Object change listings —

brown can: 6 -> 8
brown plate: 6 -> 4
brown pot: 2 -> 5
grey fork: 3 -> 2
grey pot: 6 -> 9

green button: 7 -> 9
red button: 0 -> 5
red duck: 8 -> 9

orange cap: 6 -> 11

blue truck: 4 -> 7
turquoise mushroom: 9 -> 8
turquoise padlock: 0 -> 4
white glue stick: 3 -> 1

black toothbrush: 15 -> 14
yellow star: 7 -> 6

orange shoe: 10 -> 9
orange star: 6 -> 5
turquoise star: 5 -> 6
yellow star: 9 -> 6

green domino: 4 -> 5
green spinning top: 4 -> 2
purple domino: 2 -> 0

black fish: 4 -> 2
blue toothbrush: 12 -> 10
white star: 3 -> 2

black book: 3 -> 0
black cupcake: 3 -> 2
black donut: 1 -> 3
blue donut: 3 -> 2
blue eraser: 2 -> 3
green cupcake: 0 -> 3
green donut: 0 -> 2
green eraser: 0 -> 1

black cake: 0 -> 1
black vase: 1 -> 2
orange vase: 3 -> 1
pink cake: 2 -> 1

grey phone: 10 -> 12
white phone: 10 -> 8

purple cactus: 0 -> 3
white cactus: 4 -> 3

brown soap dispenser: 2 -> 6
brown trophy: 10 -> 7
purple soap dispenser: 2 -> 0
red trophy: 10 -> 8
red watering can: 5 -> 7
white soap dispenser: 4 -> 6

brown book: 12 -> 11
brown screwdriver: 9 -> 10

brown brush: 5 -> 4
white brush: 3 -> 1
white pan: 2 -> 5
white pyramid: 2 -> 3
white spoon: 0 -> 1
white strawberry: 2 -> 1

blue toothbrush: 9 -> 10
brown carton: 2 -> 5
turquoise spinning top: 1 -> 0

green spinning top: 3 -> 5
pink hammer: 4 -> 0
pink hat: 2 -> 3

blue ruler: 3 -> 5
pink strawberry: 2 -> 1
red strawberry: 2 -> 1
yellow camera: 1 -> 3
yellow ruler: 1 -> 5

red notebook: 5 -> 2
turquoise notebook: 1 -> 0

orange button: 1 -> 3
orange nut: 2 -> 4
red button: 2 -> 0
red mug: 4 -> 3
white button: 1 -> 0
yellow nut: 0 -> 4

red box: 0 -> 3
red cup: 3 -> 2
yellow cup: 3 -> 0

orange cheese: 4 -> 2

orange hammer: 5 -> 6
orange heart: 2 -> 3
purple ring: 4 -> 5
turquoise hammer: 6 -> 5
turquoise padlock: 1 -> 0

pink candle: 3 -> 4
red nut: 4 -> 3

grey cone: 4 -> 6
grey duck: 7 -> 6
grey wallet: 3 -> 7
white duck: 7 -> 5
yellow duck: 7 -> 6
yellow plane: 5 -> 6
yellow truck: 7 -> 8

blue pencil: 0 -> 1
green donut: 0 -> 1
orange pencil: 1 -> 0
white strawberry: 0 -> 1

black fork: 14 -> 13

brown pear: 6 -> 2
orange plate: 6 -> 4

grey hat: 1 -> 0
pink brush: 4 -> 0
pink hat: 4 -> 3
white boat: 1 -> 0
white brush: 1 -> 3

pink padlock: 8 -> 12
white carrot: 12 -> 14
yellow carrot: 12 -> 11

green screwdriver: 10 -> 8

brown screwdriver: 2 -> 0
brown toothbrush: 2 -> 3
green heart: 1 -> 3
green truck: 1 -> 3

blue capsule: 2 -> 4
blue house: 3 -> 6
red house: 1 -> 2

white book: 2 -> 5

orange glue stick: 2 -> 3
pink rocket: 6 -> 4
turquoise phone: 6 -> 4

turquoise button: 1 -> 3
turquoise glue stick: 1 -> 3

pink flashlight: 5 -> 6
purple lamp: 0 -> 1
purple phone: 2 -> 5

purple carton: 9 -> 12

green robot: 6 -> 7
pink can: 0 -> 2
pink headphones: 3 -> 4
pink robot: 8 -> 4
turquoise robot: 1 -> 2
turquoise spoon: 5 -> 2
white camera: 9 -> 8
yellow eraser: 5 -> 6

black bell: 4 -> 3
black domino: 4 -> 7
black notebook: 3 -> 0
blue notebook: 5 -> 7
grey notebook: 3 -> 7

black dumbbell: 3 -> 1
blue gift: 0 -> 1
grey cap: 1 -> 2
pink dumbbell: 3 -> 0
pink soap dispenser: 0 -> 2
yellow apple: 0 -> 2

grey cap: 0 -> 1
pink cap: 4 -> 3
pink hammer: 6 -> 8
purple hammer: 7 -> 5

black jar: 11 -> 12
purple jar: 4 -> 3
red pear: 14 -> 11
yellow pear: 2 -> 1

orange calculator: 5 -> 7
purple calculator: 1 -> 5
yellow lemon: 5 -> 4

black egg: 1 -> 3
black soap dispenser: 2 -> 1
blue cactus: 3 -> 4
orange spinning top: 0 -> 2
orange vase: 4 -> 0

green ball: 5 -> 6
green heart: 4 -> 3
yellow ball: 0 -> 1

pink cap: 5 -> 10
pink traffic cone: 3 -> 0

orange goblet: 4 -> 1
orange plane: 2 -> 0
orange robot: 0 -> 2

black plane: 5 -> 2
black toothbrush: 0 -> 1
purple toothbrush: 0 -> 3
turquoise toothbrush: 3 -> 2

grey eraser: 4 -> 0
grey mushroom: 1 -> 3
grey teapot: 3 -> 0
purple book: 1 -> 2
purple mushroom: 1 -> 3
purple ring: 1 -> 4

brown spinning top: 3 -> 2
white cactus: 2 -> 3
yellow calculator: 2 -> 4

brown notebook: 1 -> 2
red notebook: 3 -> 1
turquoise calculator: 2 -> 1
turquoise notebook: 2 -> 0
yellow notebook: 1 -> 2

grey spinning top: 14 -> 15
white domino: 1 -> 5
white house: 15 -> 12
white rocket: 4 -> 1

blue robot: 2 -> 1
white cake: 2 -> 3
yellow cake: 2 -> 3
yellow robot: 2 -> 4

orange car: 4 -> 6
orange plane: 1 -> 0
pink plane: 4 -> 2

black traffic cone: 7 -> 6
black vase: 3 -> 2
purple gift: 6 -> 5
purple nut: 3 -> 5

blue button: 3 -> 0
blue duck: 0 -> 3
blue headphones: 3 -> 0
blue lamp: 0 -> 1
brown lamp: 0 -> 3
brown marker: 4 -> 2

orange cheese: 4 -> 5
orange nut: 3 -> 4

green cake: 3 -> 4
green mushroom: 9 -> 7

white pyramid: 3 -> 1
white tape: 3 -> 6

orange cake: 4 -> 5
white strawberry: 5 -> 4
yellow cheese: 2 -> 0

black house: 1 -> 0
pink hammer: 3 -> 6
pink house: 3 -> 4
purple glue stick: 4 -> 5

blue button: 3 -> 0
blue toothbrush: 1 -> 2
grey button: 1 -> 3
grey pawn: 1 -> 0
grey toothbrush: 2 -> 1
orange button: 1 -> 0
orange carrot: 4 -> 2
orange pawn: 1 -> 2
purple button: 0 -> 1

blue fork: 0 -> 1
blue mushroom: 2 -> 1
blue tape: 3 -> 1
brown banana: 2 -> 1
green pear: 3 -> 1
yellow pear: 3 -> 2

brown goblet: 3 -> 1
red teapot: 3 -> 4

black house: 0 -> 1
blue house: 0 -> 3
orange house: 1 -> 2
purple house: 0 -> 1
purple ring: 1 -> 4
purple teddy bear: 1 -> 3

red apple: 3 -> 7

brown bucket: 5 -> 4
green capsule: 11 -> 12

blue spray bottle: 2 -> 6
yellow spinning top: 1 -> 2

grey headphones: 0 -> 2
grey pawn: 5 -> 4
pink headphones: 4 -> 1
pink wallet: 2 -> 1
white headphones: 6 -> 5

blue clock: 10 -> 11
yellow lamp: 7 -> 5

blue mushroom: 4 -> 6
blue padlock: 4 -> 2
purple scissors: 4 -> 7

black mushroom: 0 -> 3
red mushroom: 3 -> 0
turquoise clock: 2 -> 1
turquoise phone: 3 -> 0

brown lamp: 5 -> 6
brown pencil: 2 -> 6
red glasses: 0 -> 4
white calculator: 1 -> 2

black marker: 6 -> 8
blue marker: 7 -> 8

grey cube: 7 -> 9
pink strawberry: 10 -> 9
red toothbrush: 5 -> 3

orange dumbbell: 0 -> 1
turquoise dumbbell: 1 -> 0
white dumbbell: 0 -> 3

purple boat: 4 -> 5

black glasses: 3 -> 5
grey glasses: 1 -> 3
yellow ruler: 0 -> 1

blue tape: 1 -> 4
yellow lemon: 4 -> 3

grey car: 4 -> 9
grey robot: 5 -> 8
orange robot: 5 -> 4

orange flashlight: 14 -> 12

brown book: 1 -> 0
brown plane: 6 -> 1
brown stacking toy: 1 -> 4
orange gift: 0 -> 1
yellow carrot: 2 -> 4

Task goal — Within the entries above, find every line where the string "headphones" occurs, and copy it.

Answer to this exercise —
pink headphones: 3 -> 4
blue headphones: 3 -> 0
grey headphones: 0 -> 2
pink headphones: 4 -> 1
white headphones: 6 -> 5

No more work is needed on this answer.